課題の内容:
以下の記録から、文字列「downbow」を含む行をすべて集め、一行ずつ書き写してください。

記録一覧:
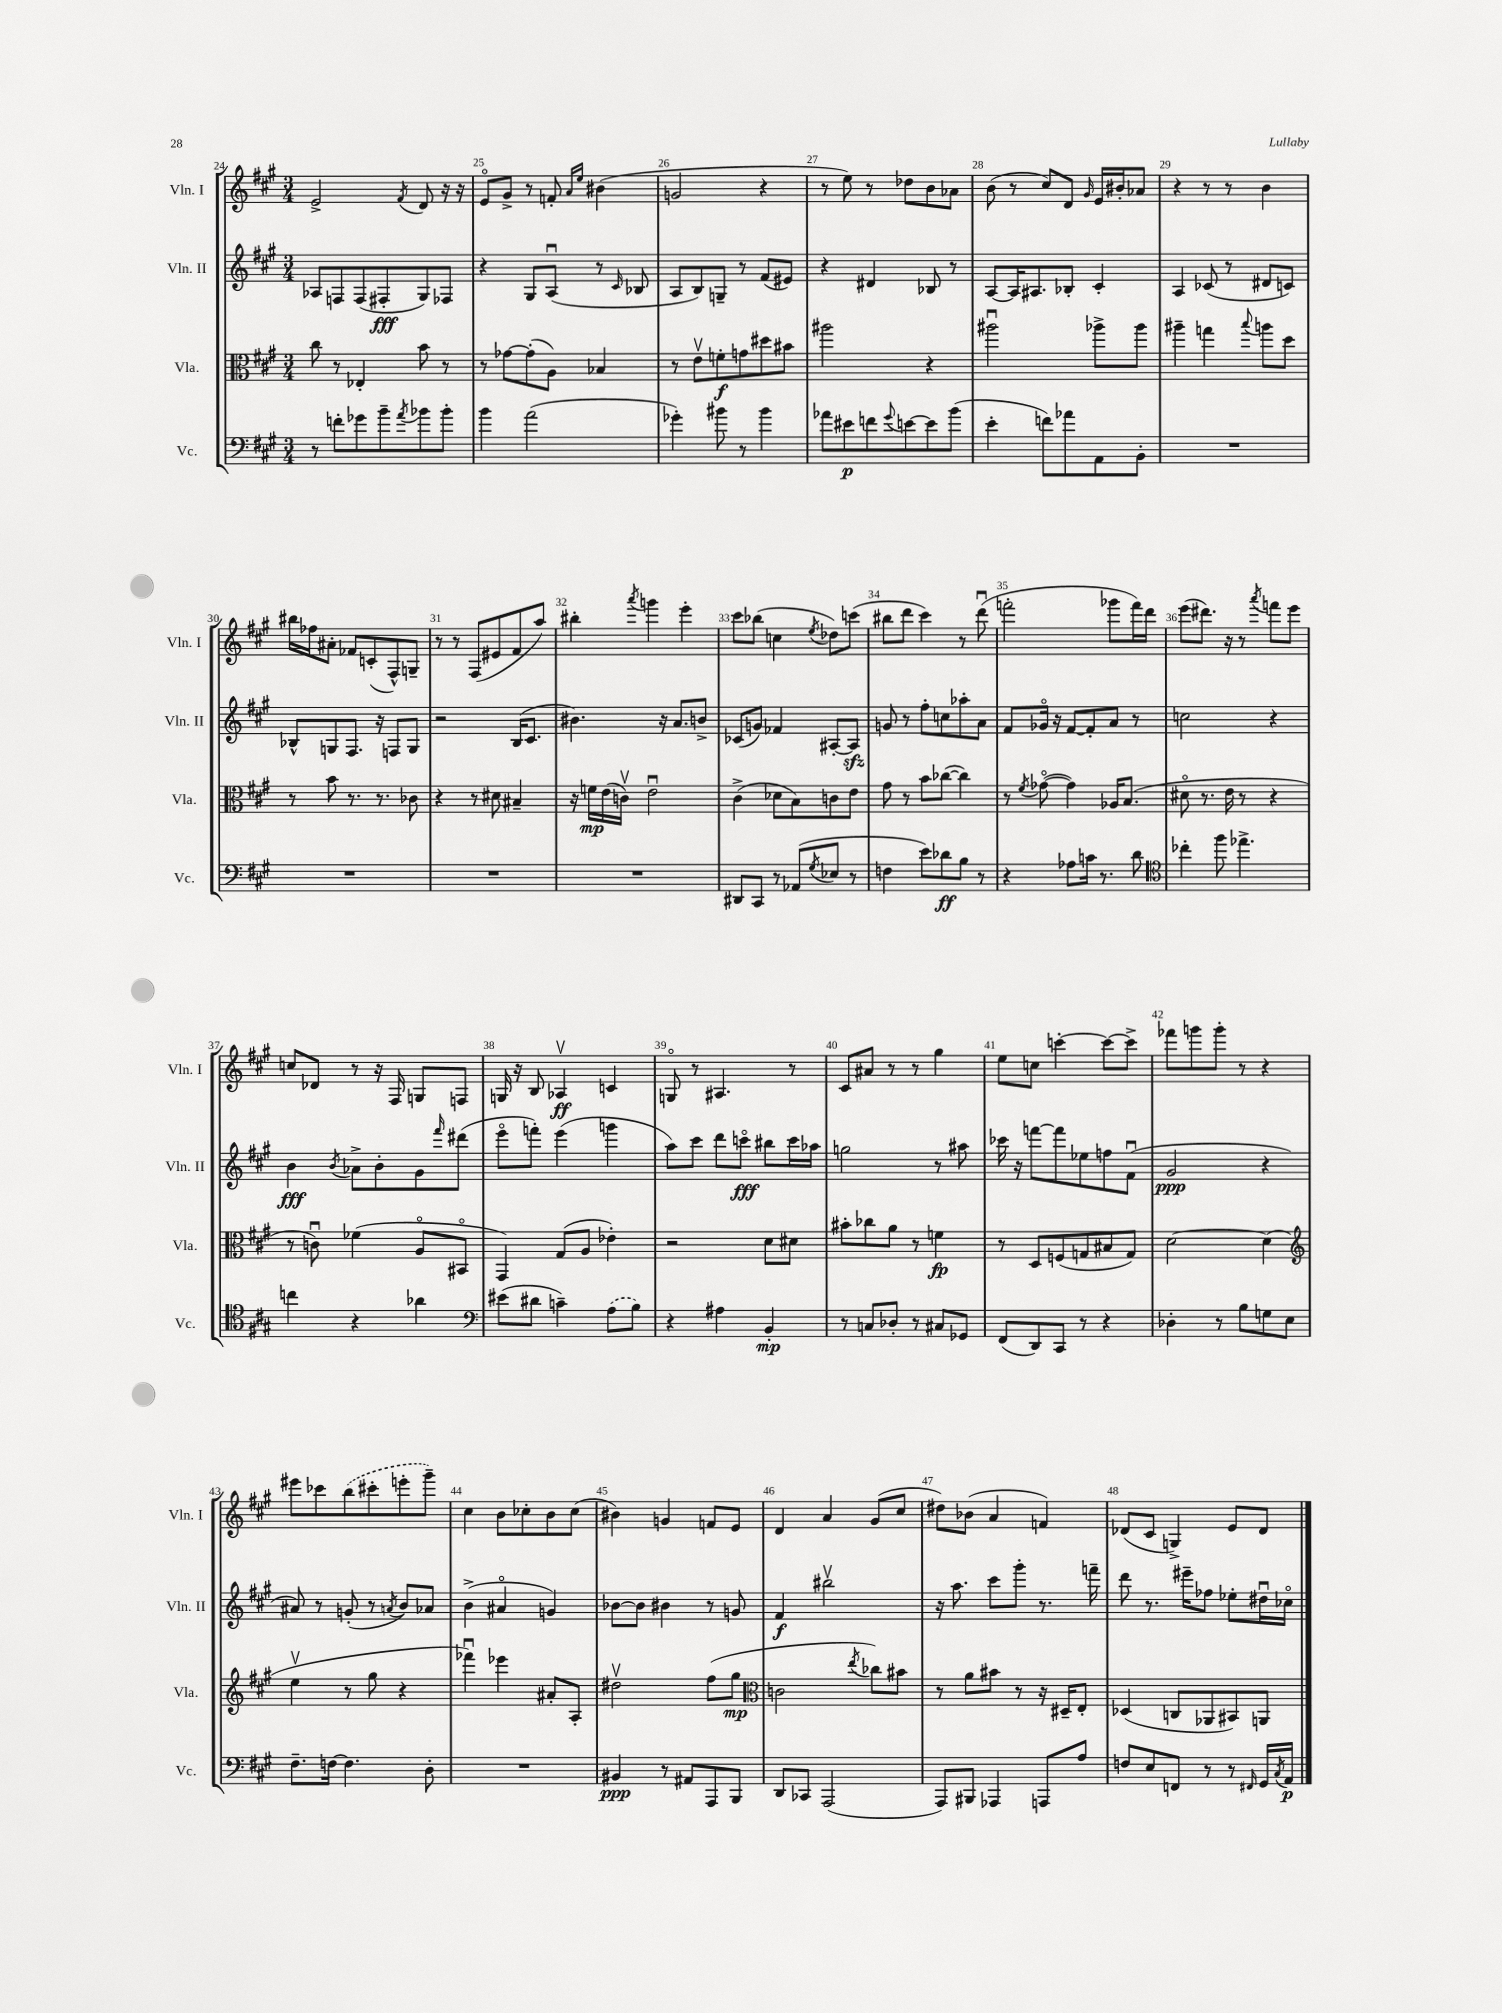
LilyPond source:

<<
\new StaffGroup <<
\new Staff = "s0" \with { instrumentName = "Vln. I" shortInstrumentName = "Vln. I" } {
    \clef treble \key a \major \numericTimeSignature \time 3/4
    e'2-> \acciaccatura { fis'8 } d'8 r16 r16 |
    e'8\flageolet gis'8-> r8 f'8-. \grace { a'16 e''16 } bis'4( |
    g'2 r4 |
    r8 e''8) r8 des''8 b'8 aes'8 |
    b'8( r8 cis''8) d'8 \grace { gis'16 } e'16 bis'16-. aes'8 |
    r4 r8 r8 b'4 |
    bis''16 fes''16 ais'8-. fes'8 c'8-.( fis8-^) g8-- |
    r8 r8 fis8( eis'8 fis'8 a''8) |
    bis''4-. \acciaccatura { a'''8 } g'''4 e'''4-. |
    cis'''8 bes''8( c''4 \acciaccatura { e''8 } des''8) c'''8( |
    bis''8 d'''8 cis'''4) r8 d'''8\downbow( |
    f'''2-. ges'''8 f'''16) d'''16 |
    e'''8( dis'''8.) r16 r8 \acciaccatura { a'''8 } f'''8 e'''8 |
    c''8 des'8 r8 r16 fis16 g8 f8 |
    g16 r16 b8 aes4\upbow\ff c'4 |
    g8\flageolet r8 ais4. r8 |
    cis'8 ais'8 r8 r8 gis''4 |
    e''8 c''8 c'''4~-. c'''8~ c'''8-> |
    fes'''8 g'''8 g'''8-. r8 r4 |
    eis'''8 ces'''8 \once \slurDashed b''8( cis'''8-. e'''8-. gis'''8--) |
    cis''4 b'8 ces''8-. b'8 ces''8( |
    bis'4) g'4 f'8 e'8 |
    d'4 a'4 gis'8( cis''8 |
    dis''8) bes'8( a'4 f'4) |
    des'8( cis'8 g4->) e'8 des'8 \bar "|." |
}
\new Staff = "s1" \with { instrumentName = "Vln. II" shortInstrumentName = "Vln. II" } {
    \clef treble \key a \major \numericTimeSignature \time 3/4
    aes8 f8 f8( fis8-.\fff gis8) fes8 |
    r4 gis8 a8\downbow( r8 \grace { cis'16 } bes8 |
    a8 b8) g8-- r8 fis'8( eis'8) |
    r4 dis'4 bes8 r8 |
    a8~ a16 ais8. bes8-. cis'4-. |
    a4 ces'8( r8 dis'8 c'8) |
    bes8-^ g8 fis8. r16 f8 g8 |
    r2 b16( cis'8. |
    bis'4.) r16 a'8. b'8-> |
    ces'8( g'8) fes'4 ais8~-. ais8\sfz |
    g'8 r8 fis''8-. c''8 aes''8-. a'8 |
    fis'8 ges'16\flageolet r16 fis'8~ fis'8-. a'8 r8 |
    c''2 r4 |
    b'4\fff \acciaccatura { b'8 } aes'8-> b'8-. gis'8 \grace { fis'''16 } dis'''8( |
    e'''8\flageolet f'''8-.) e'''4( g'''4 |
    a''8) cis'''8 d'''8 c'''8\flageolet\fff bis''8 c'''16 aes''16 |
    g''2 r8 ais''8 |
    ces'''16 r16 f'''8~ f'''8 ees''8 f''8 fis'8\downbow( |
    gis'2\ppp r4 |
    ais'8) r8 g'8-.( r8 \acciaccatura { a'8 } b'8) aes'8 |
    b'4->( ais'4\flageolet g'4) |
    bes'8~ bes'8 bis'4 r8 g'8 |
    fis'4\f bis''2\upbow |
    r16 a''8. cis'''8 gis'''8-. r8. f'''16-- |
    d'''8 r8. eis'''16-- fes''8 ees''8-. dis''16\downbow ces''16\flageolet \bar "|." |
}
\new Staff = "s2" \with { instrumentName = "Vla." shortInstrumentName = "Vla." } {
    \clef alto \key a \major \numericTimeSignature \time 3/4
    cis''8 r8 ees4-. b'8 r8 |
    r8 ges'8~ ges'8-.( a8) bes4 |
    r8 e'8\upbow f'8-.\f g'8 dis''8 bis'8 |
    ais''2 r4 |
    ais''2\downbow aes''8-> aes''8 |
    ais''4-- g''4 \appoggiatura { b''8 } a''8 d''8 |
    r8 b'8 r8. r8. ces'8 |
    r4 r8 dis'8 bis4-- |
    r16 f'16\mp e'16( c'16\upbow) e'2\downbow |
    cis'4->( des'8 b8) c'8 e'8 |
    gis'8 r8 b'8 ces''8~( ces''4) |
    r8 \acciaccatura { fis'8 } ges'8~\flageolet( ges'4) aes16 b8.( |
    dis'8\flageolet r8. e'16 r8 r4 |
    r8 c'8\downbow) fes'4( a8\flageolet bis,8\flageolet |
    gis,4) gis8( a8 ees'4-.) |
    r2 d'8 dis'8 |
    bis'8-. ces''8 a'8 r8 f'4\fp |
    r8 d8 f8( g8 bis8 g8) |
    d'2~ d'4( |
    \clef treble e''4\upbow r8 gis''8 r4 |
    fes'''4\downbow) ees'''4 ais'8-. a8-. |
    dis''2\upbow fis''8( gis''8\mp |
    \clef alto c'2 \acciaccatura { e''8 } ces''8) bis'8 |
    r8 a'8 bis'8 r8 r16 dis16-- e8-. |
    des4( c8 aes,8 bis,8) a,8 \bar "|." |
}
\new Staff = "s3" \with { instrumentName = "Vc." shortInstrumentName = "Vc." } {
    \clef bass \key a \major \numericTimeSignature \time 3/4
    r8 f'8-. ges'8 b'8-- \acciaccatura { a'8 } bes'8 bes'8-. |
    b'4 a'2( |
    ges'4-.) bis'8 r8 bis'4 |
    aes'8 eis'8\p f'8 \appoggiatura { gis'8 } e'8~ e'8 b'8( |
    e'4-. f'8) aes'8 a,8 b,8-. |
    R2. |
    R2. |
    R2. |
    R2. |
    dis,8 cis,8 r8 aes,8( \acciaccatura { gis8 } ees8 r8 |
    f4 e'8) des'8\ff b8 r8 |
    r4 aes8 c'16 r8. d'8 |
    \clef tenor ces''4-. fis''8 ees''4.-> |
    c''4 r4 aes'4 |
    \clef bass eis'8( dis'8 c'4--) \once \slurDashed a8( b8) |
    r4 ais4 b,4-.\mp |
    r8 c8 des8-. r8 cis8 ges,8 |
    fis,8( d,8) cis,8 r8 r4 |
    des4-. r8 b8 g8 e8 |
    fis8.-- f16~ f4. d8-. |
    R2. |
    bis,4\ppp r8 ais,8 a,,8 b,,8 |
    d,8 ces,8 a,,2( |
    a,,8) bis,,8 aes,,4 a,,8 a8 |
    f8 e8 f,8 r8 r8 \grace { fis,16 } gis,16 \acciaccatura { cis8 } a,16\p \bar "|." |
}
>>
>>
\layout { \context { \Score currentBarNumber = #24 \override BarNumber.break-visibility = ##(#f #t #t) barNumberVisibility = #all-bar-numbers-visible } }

解答:
    bis''8 d'''8 cis'''4) r8 d'''8\downbow( |
    r4 gis8 a8\downbow( r8 \grace { cis'16 } bes8 |
    ces'''16 r16 f'''8~ f'''8 ees''8 f''8 fis'8\downbow( |
    d'''8 r8. eis'''16-- fes''8 ees''8-. dis''16\downbow ces''16\flageolet \bar "|." |
    ais''2\downbow aes''8-> aes''8 |
    r16 f'16\mp e'16( c'16\upbow) e'2\downbow |
    r8 c'8\downbow) fes'4( a8\flageolet bis,8\flageolet |
    fes'''4\downbow) ees'''4 ais'8-. a8-. |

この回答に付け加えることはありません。